**Prompt**
Leave out the pictures and restate exactly, and only, the lines from the one that contains "(898, 351) = (492, 404): red tape -> none" through the final line of the material below.
BEGIN Data to examine
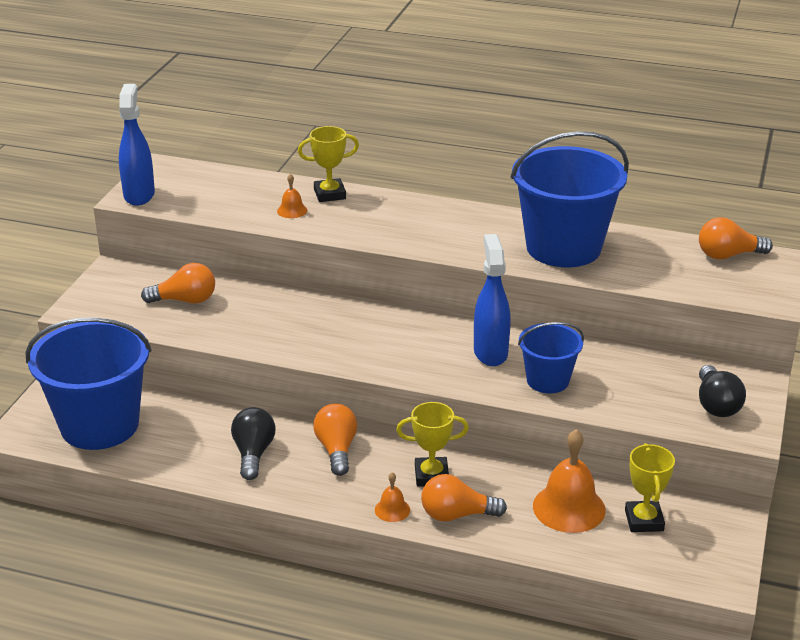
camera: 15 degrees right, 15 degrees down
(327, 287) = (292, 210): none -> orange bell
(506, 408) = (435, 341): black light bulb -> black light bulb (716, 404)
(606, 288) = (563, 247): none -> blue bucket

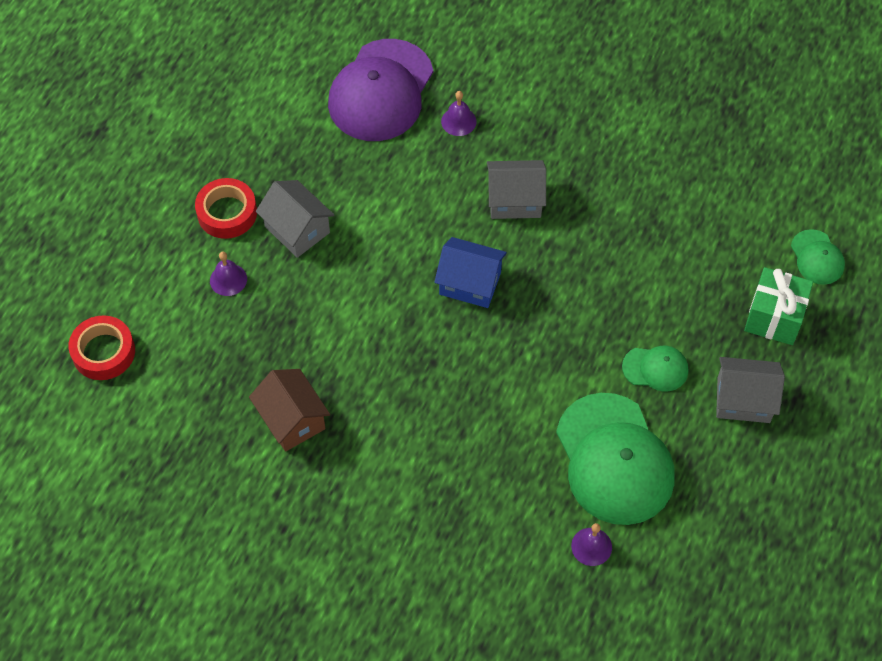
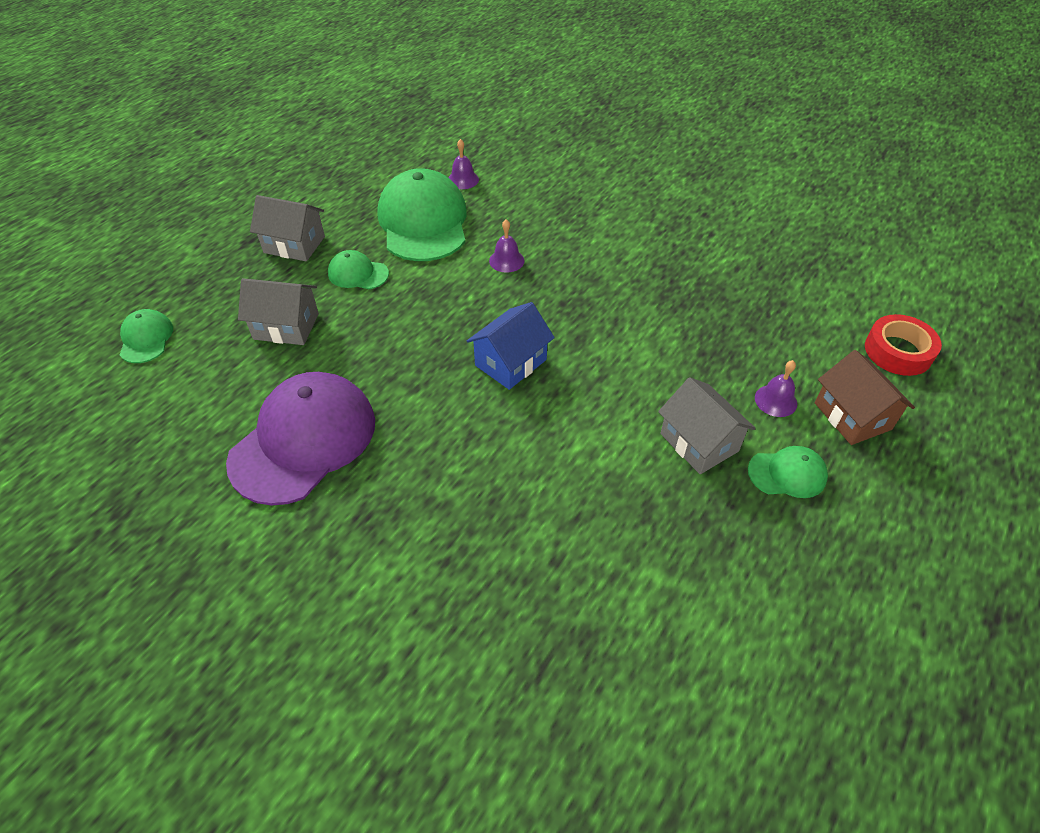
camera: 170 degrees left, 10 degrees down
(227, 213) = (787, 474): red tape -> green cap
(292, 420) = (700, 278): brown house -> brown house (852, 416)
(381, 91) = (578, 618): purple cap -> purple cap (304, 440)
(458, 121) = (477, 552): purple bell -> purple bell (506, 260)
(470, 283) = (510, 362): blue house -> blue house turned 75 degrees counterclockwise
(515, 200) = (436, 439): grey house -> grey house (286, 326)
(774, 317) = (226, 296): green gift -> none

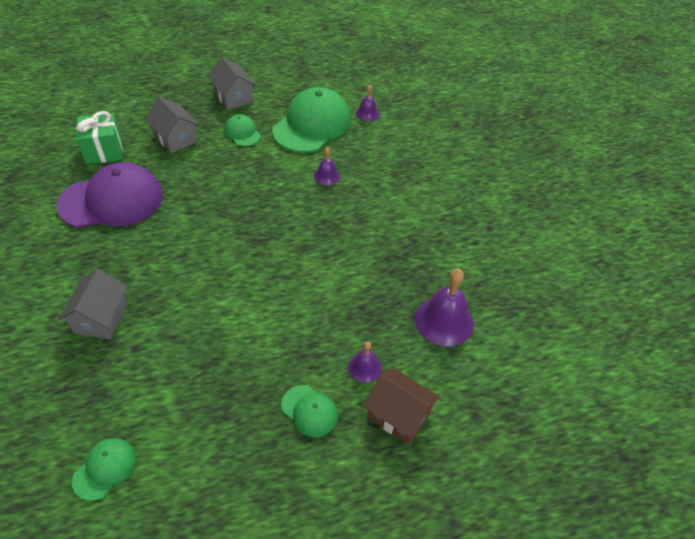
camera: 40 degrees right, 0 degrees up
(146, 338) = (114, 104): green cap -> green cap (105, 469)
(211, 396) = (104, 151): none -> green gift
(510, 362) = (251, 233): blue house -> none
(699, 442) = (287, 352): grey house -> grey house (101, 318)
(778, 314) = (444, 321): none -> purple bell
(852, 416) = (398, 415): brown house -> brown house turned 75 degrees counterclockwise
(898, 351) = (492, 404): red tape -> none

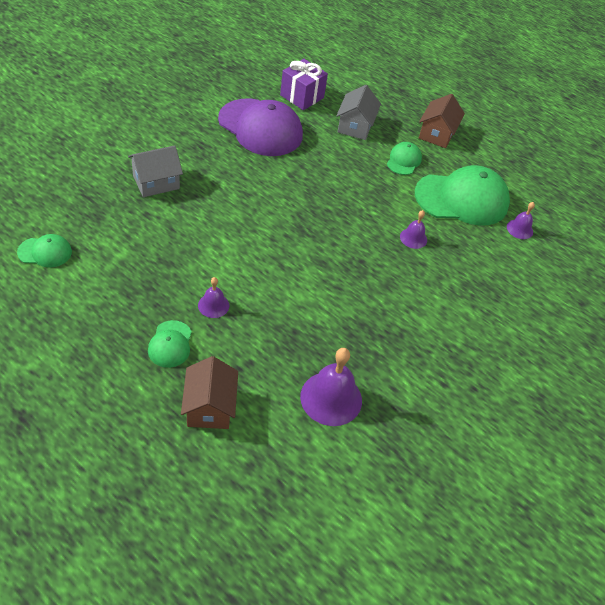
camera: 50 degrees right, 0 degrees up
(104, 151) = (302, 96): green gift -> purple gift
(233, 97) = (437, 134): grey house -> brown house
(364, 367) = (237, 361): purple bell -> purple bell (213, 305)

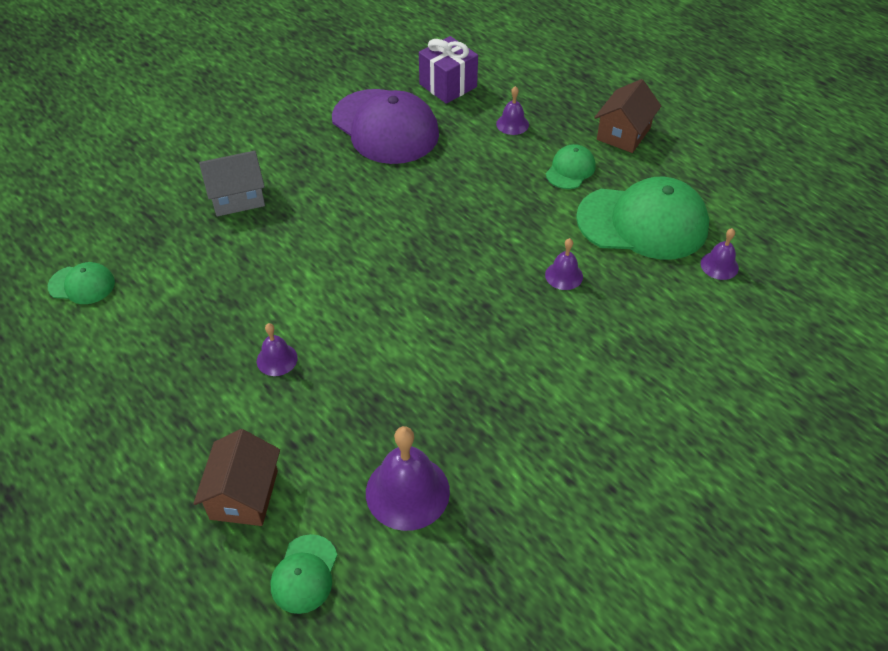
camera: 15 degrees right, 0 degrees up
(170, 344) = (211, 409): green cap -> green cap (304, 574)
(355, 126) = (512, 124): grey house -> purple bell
END Data to examine
**Result below**
(898, 351) = (492, 404): red tape -> none

camera: 50 degrees right, 0 degrees up
(104, 151) = (302, 96): green gift -> purple gift
(233, 97) = (437, 134): grey house -> brown house
(364, 367) = (237, 361): purple bell -> purple bell (213, 305)

camera: 15 degrees right, 0 degrees up
(170, 344) = (211, 409): green cap -> green cap (304, 574)
(355, 126) = (512, 124): grey house -> purple bell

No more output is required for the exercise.